### Task prompt
Only those lines in the data below from the line containing "(310, 207) = (311, 216): yellow" through the line containing "(849, 135) = (397, 134): purple", both included, should be restated word for word.

### Recorded data
+ + + + + + +

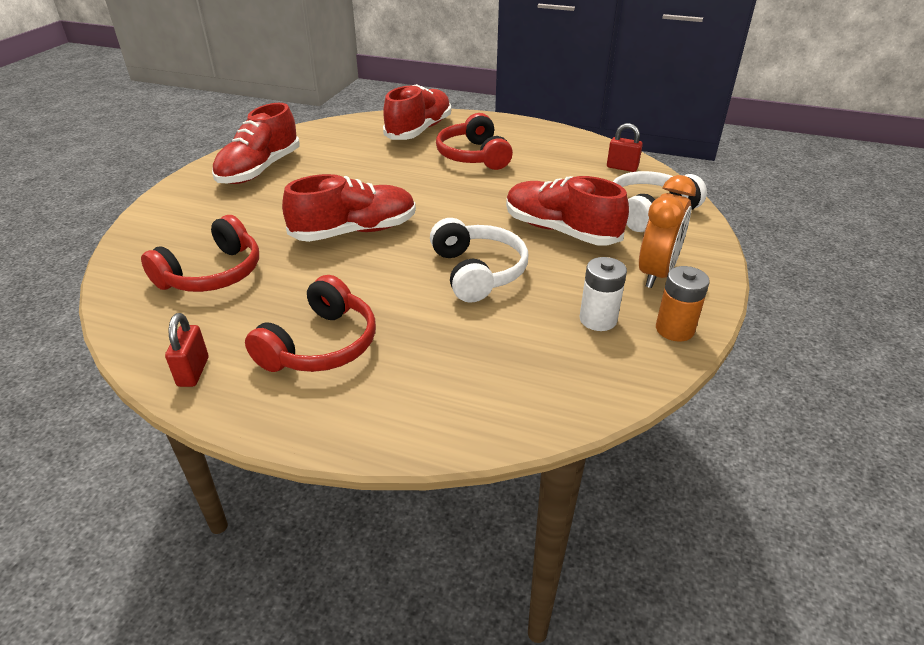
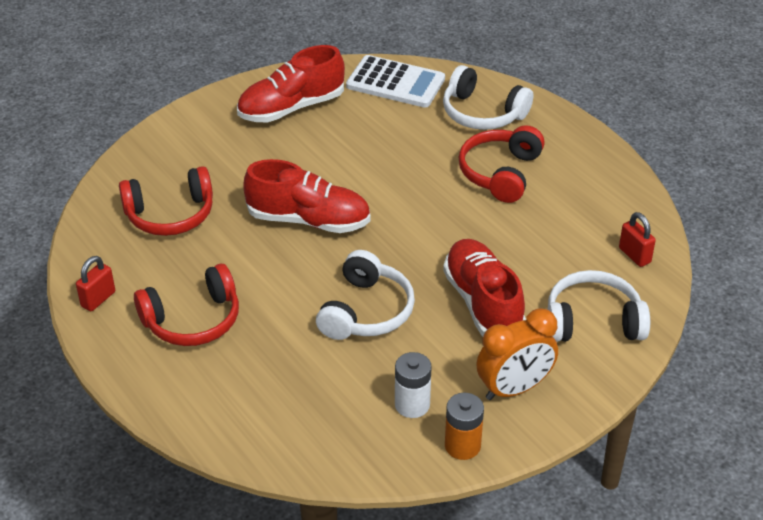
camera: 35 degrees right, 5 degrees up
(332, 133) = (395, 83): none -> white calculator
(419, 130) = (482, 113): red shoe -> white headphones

+ + + + + + +

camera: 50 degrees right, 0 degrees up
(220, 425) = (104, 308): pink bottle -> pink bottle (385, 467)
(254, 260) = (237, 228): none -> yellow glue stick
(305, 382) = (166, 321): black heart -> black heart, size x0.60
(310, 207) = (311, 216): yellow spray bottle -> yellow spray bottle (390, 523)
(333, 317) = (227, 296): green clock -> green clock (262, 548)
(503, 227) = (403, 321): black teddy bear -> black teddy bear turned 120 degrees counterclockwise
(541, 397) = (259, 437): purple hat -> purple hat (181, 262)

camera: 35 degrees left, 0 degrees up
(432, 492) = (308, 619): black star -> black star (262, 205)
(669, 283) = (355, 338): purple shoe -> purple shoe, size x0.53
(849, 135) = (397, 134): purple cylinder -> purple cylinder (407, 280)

+ + + + + + +

### Exercise output
(310, 207) = (311, 216): yellow spray bottle -> yellow spray bottle (390, 523)
(333, 317) = (227, 296): green clock -> green clock (262, 548)
(503, 227) = (403, 321): black teddy bear -> black teddy bear turned 120 degrees counterclockwise
(541, 397) = (259, 437): purple hat -> purple hat (181, 262)

camera: 35 degrees left, 0 degrees up
(432, 492) = (308, 619): black star -> black star (262, 205)
(669, 283) = (355, 338): purple shoe -> purple shoe, size x0.53
(849, 135) = (397, 134): purple cylinder -> purple cylinder (407, 280)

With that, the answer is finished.